Work task - The answer must consist only of the lines from the line with "R4: 16k (W7, W18) -> 3.3k (W7, W18)" to the line with "R12: 43k (W11, W18) -> 43k (W11, W12)", both included, exactly as they stand below.

Dataset -
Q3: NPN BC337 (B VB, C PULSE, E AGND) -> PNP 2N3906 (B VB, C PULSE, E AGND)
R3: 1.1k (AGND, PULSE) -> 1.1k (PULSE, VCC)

...

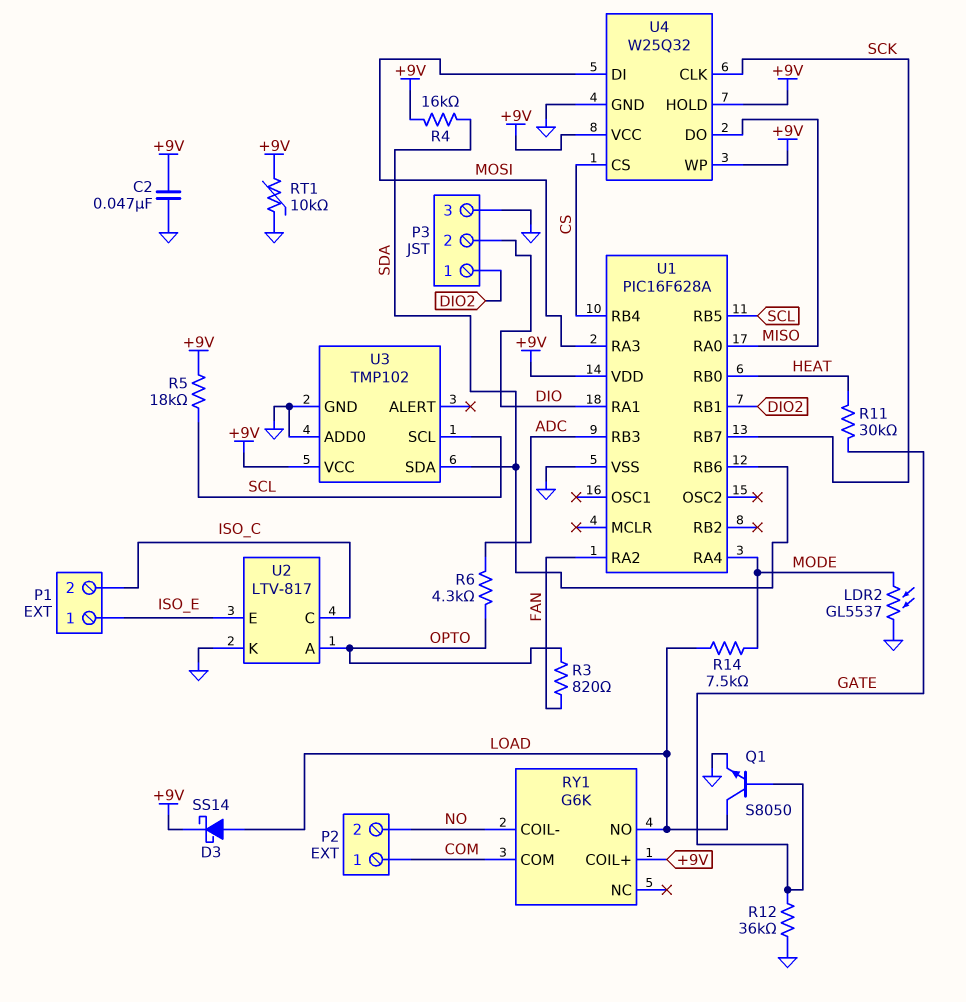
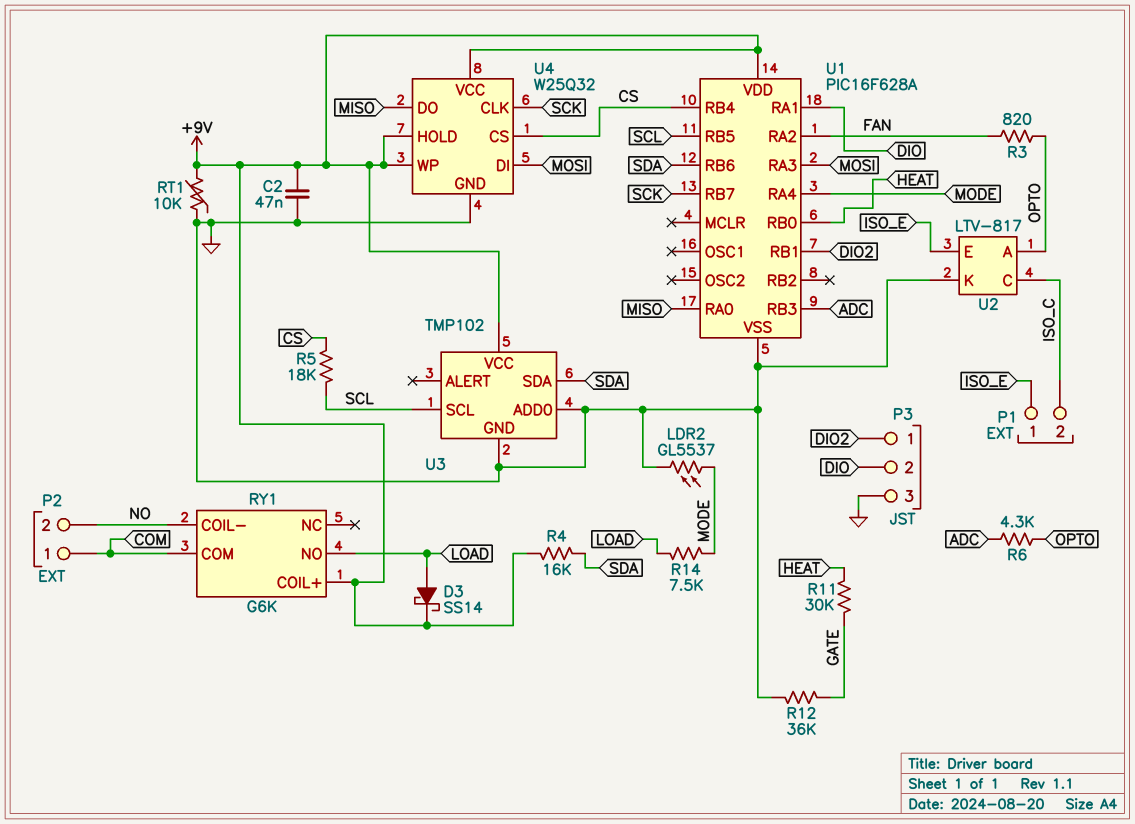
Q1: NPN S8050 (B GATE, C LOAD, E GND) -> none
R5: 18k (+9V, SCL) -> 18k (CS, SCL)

---

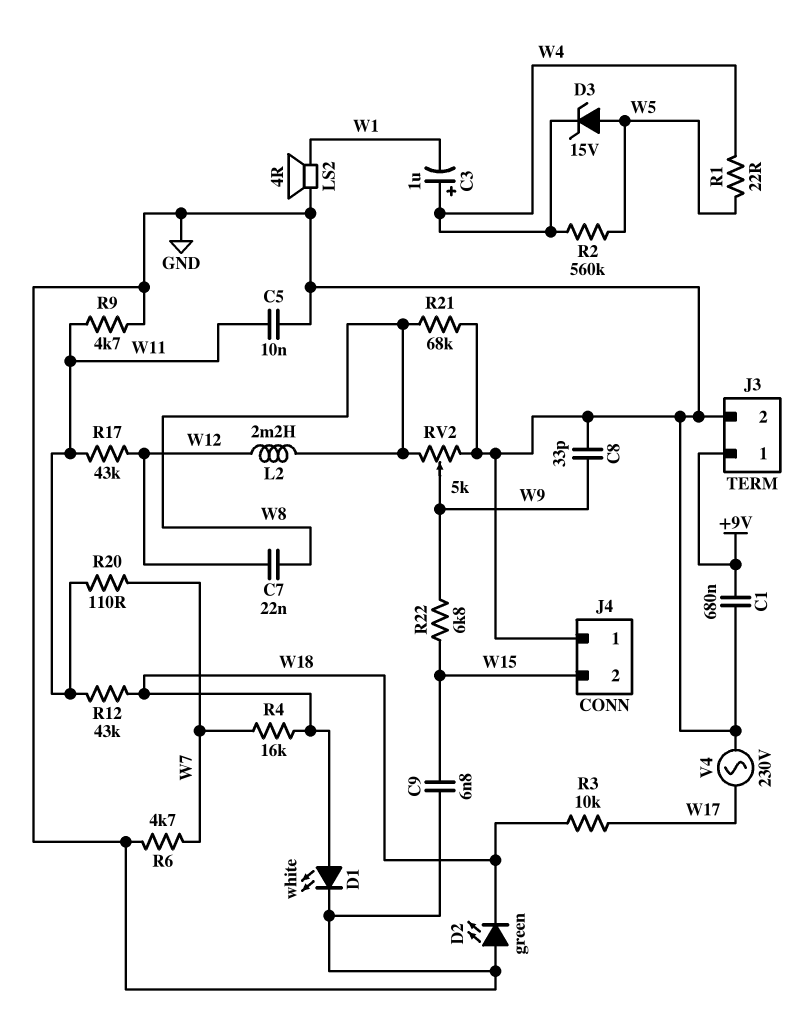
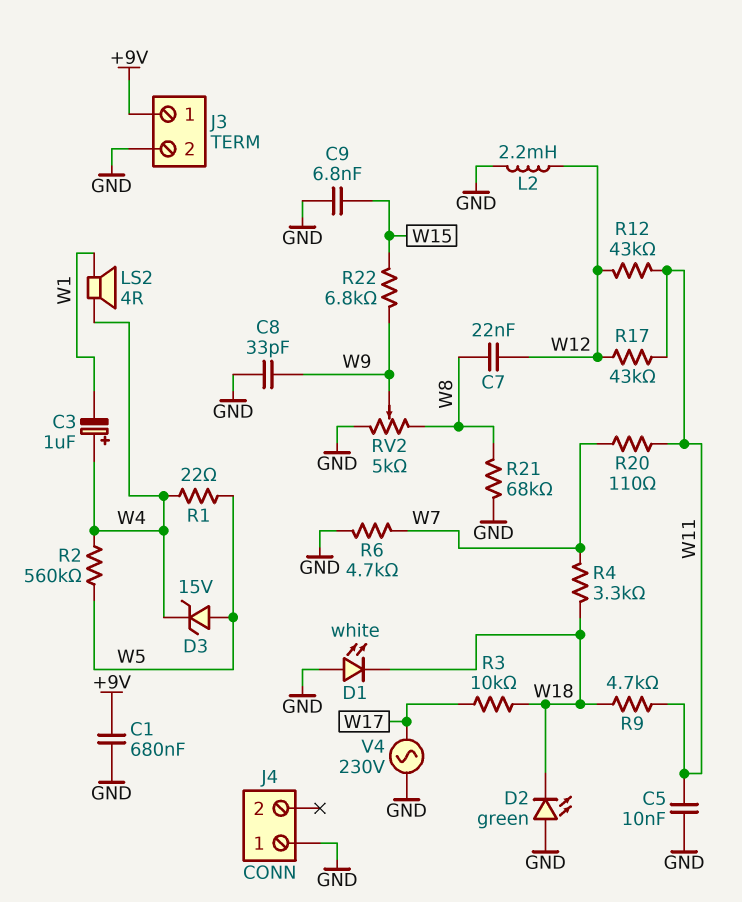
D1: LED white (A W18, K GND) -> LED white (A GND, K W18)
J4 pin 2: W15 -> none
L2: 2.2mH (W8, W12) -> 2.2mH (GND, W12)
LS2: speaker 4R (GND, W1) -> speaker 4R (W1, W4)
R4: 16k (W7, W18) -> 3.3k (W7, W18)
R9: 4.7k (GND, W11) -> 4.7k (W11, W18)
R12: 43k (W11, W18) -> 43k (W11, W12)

Result of the exercise -
R4: 16k (W7, W18) -> 3.3k (W7, W18)
R9: 4.7k (GND, W11) -> 4.7k (W11, W18)
R12: 43k (W11, W18) -> 43k (W11, W12)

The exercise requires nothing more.